_Goal of the exercise_.
Find the line containing "blue toothbrush: 2 -> 1" in the entries below. Restate it and each line after it, word for word, up to and including the line containing "grey spray bottle: 3 -> 1".
START Data for processing
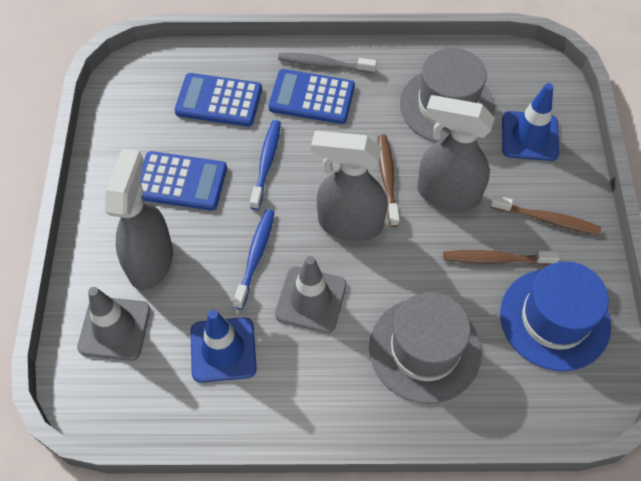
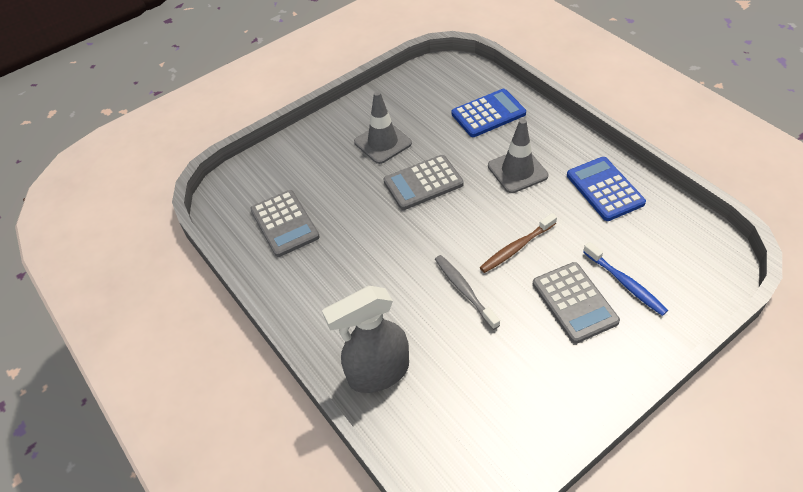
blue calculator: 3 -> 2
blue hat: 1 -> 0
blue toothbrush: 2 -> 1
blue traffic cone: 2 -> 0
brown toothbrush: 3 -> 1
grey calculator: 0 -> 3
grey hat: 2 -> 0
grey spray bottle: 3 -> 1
END Data for processing
START Data for processing
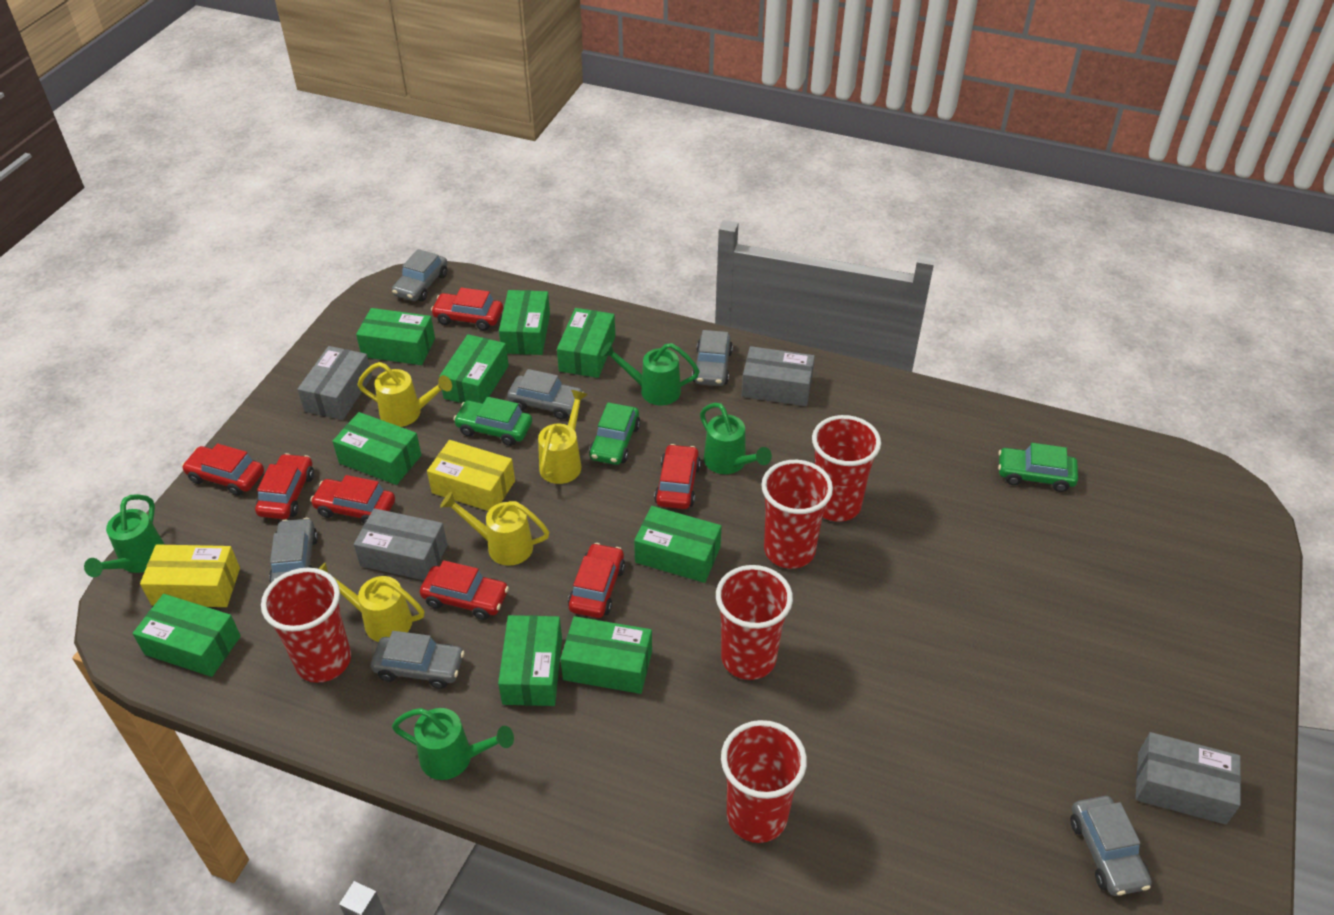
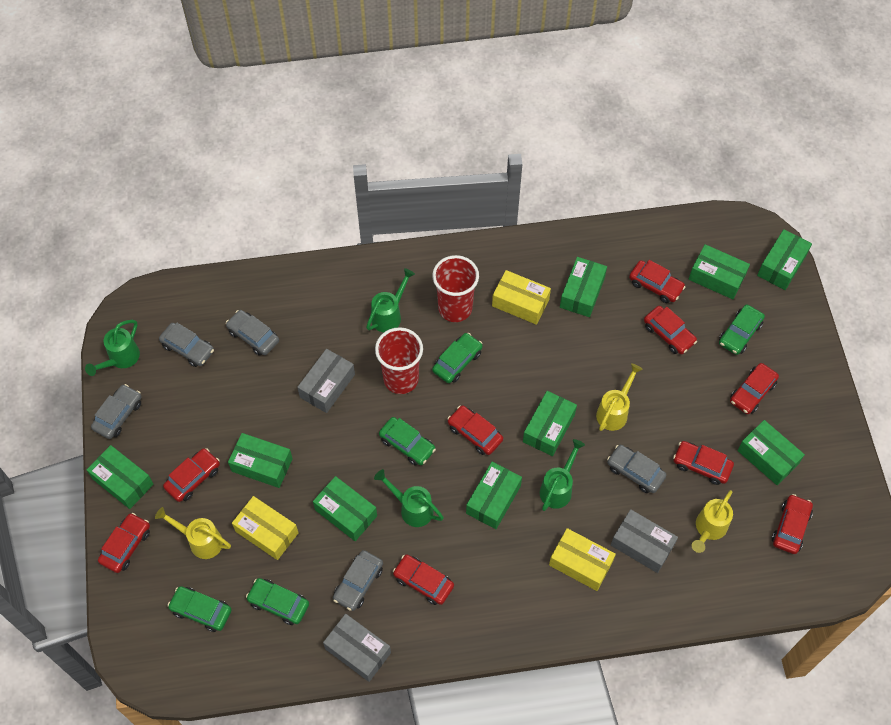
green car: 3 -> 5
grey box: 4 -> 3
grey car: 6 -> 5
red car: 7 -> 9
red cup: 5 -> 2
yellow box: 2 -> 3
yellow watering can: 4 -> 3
END Data for processing
_Task solution_.
blue toothbrush: 2 -> 1
blue traffic cone: 2 -> 0
brown toothbrush: 3 -> 1
grey calculator: 0 -> 3
grey hat: 2 -> 0
grey spray bottle: 3 -> 1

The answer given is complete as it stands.